Aim of the task: Go through the listing below and output exactly the line with "red plate: 5 -> 6", the line with "purple pencil: 1 -> 4", and each line between; omit the rest.

Dataset extract:
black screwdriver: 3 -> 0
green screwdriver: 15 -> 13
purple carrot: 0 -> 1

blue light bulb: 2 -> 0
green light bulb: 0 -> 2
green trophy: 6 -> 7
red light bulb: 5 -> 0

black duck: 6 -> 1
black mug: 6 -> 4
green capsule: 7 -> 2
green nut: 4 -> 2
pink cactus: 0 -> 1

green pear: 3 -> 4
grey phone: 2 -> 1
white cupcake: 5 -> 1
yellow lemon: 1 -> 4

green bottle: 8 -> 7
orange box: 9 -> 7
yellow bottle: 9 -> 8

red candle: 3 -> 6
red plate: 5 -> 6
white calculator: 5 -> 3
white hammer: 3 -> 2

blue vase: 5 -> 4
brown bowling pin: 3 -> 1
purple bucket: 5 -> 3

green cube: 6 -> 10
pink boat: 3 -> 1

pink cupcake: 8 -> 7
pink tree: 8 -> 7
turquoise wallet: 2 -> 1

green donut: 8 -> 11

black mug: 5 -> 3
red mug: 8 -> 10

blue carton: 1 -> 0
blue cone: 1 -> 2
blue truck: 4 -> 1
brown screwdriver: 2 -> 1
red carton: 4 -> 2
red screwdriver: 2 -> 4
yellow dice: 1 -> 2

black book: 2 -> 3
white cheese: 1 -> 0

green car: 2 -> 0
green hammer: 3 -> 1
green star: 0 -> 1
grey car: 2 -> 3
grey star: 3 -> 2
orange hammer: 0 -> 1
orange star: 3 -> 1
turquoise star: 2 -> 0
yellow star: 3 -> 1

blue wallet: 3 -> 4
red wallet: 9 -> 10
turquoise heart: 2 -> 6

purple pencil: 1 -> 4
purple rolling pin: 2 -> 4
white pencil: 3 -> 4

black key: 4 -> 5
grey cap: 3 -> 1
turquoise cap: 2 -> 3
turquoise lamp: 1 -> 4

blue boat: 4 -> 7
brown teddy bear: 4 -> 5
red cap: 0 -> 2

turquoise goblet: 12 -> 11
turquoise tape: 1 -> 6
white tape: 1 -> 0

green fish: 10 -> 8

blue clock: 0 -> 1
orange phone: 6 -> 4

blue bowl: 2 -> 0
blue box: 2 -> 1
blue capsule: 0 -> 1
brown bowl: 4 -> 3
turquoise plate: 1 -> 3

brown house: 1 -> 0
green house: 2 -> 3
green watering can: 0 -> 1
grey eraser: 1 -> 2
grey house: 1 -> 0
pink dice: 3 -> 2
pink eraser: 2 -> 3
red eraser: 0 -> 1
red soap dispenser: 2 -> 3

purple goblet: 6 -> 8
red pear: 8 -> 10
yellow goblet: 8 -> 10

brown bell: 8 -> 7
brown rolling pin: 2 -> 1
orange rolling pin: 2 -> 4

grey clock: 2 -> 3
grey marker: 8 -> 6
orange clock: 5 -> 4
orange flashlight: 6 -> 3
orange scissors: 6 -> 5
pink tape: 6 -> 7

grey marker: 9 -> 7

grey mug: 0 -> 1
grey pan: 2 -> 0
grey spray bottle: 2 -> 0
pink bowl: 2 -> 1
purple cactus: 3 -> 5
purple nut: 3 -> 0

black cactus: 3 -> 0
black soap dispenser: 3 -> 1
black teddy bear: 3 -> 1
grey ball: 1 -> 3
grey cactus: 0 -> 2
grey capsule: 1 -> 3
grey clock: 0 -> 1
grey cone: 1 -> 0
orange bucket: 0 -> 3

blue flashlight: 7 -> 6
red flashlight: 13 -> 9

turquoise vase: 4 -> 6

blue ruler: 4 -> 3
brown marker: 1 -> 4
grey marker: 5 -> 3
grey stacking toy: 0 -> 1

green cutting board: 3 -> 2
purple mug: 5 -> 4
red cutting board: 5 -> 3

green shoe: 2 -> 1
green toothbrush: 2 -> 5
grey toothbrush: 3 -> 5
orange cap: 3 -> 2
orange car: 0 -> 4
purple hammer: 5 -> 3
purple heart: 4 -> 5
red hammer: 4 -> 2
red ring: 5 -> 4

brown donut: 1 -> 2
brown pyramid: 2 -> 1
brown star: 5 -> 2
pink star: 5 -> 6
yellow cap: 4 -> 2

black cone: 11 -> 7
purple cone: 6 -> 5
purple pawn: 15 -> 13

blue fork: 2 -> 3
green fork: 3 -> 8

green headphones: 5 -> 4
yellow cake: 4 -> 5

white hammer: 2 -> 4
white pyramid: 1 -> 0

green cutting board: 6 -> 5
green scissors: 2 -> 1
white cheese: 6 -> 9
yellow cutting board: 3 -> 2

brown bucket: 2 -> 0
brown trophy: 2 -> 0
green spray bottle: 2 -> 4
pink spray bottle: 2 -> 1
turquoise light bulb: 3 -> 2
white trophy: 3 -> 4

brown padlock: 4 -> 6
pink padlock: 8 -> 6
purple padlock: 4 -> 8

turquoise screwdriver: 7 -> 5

Solution:
red plate: 5 -> 6
white calculator: 5 -> 3
white hammer: 3 -> 2

blue vase: 5 -> 4
brown bowling pin: 3 -> 1
purple bucket: 5 -> 3

green cube: 6 -> 10
pink boat: 3 -> 1

pink cupcake: 8 -> 7
pink tree: 8 -> 7
turquoise wallet: 2 -> 1

green donut: 8 -> 11

black mug: 5 -> 3
red mug: 8 -> 10

blue carton: 1 -> 0
blue cone: 1 -> 2
blue truck: 4 -> 1
brown screwdriver: 2 -> 1
red carton: 4 -> 2
red screwdriver: 2 -> 4
yellow dice: 1 -> 2

black book: 2 -> 3
white cheese: 1 -> 0

green car: 2 -> 0
green hammer: 3 -> 1
green star: 0 -> 1
grey car: 2 -> 3
grey star: 3 -> 2
orange hammer: 0 -> 1
orange star: 3 -> 1
turquoise star: 2 -> 0
yellow star: 3 -> 1

blue wallet: 3 -> 4
red wallet: 9 -> 10
turquoise heart: 2 -> 6

purple pencil: 1 -> 4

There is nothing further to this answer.